Material supplied section start

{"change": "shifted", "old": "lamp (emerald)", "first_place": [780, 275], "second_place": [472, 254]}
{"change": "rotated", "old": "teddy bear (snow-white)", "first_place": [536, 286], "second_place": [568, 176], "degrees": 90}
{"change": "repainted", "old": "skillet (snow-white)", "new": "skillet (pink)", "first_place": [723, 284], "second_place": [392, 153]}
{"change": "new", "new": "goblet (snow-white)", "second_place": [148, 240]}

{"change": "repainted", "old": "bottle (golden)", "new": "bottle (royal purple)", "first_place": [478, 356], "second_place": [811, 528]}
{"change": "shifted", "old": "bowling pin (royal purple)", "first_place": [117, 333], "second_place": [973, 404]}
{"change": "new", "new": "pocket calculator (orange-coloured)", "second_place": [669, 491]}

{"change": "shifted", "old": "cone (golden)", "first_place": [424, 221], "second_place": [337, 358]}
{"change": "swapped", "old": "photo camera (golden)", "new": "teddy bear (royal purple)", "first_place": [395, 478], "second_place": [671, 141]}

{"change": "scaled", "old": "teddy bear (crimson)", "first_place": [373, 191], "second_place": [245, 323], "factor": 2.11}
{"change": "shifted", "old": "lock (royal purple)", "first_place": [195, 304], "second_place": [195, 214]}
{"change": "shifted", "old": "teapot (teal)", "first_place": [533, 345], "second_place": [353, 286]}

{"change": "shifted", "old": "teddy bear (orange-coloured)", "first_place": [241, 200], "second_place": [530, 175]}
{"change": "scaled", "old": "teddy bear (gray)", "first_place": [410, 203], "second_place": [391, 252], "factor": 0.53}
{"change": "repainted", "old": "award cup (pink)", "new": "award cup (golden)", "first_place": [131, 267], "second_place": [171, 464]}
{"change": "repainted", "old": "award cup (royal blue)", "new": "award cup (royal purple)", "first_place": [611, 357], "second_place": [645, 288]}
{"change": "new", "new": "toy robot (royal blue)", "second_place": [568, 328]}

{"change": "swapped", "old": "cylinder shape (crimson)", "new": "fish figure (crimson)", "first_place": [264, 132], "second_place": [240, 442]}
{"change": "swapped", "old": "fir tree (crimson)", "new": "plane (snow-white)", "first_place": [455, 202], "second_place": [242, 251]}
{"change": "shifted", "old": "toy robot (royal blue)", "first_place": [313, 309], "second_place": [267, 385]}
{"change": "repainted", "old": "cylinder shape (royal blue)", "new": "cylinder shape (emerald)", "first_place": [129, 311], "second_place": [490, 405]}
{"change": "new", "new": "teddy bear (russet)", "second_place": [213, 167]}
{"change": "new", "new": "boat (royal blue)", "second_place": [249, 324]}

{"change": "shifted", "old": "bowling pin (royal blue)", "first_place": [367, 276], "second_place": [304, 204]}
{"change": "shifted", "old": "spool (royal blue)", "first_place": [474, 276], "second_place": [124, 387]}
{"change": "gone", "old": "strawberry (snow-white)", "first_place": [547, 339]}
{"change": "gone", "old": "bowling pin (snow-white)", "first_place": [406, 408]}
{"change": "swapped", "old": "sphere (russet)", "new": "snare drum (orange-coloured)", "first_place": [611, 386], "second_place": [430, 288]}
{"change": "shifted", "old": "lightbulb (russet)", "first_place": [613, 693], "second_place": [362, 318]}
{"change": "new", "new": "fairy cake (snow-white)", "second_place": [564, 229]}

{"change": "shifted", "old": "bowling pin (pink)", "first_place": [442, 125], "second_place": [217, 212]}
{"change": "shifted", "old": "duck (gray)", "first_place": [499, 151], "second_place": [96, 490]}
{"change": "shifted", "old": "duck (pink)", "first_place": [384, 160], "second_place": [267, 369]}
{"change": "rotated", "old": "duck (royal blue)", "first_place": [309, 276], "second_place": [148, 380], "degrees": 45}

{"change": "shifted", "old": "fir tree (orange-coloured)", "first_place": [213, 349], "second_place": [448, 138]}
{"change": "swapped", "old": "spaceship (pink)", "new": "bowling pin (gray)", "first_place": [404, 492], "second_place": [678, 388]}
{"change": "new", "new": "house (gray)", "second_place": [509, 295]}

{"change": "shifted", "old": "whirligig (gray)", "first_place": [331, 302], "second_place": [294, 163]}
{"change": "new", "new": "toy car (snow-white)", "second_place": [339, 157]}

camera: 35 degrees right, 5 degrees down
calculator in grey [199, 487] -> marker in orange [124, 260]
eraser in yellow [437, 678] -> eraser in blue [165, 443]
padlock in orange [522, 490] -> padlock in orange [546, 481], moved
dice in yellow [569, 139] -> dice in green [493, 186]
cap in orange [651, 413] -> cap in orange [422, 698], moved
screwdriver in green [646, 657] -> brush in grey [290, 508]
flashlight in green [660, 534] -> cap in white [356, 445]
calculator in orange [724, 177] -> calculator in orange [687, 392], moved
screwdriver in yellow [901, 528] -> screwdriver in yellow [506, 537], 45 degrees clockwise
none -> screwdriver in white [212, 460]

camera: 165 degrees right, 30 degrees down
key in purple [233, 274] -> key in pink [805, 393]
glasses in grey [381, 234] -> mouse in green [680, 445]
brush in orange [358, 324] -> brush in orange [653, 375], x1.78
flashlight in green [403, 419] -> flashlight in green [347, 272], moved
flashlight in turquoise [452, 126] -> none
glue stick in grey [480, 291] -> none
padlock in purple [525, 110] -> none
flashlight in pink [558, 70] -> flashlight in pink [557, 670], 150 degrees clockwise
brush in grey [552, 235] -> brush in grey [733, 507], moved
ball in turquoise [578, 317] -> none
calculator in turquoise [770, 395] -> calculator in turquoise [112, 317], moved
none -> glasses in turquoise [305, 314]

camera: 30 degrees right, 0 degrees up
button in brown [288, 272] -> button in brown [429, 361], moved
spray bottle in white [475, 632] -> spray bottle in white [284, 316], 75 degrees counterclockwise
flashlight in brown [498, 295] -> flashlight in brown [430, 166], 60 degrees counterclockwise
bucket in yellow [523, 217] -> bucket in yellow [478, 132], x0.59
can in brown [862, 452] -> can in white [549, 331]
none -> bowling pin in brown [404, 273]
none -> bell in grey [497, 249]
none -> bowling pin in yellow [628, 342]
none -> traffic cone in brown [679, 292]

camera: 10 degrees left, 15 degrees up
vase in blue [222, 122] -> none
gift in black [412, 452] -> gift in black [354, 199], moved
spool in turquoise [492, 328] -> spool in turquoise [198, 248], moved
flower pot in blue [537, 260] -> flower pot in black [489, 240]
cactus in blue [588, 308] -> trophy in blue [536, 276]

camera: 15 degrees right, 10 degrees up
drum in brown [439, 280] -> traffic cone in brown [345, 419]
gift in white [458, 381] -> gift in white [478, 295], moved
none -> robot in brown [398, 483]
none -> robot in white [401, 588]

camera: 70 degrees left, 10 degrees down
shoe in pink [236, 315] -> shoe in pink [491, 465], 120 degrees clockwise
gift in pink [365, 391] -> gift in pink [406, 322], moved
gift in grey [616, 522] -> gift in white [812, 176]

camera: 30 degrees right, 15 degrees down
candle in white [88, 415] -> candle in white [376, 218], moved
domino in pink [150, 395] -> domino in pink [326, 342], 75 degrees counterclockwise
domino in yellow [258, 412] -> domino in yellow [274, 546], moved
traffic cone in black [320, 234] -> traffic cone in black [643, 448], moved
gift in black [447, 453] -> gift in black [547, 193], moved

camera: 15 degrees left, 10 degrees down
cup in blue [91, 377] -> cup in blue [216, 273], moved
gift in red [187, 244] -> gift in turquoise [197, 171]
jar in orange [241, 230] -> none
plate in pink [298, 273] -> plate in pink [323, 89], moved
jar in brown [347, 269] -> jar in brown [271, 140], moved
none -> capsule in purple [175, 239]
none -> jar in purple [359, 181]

Material supplied section end

- To do: Nothing should appear in the answer except the lines above from the line with "cap in orange [651, 413]" through the line with "screwdriver in yellow [901, 528]", both included, written out exactly.

- Answer for the task:
cap in orange [651, 413] -> cap in orange [422, 698], moved
screwdriver in green [646, 657] -> brush in grey [290, 508]
flashlight in green [660, 534] -> cap in white [356, 445]
calculator in orange [724, 177] -> calculator in orange [687, 392], moved
screwdriver in yellow [901, 528] -> screwdriver in yellow [506, 537], 45 degrees clockwise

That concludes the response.